- Try it: With the pictures left out, set down the line containing "yellow semicircle: (60, 61)" and each line after it to the end of the material, exactly as written.

- Exercise material:
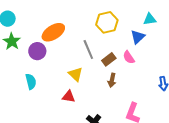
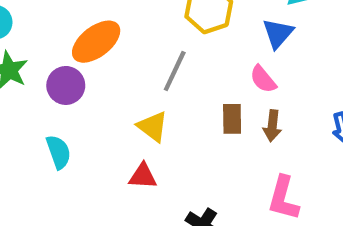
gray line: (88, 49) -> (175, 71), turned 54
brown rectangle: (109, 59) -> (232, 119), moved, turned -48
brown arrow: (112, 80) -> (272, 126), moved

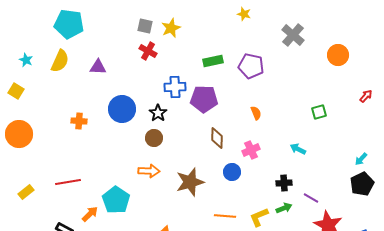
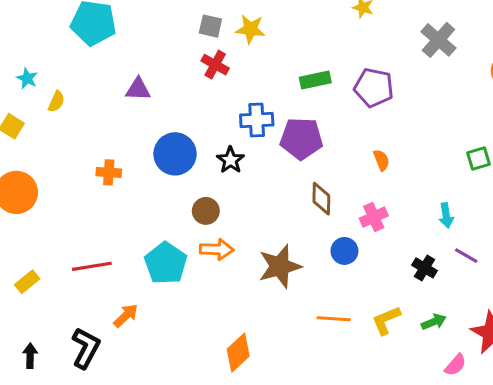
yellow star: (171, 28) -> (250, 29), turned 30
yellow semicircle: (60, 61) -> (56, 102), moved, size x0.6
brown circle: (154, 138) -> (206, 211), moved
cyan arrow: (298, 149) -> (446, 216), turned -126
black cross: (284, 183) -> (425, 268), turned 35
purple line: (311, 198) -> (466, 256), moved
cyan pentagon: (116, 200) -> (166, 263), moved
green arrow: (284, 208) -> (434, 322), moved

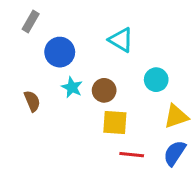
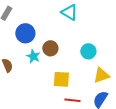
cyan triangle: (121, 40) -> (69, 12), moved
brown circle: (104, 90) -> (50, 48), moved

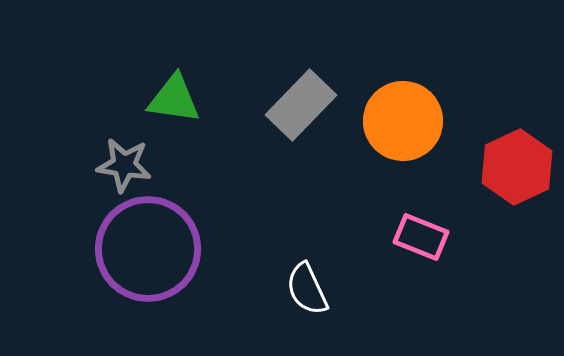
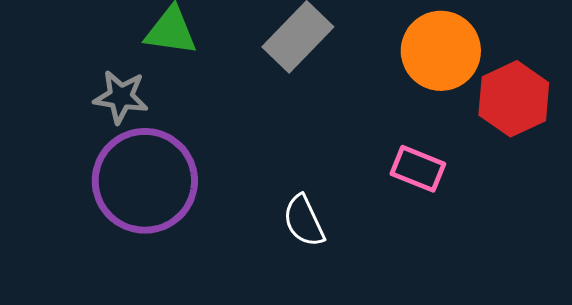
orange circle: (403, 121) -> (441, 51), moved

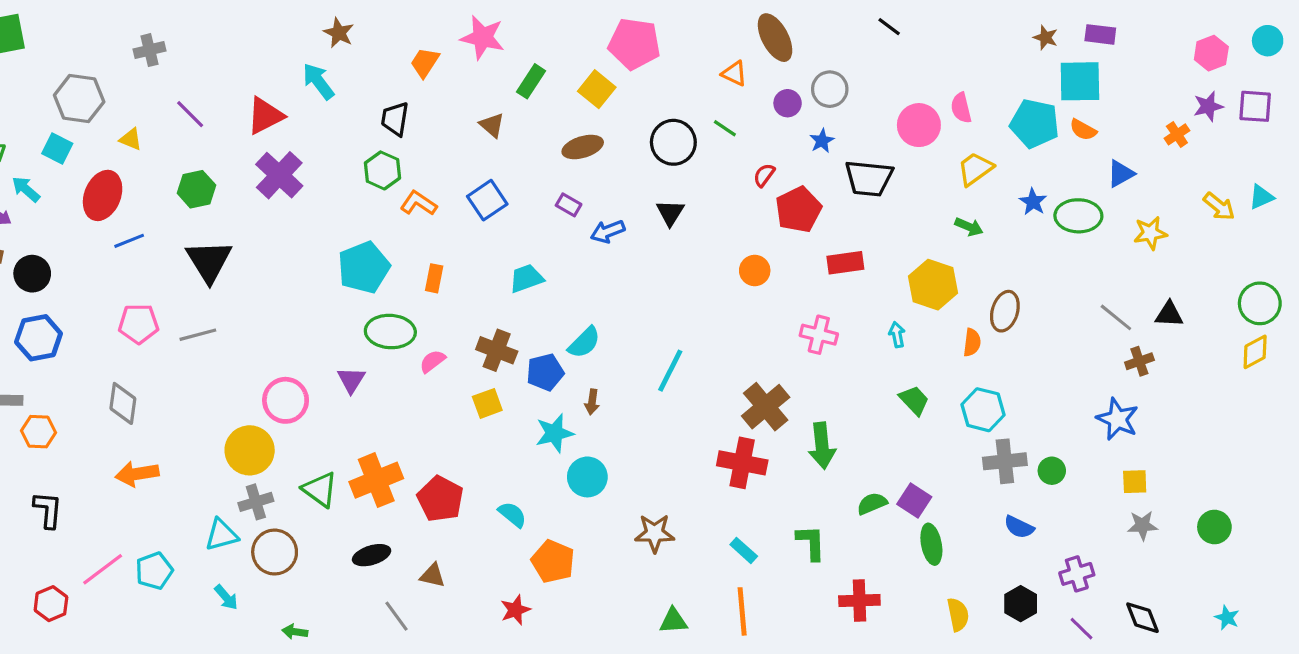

- Written solution:
yellow semicircle: (60, 61) -> (56, 102), moved, size x0.6
brown circle: (154, 138) -> (206, 211), moved
cyan arrow: (298, 149) -> (446, 216), turned -126
black cross: (284, 183) -> (425, 268), turned 35
purple line: (311, 198) -> (466, 256), moved
cyan pentagon: (116, 200) -> (166, 263), moved
green arrow: (284, 208) -> (434, 322), moved

cyan triangle: (121, 40) -> (69, 12), moved
brown circle: (104, 90) -> (50, 48), moved

orange circle: (403, 121) -> (441, 51), moved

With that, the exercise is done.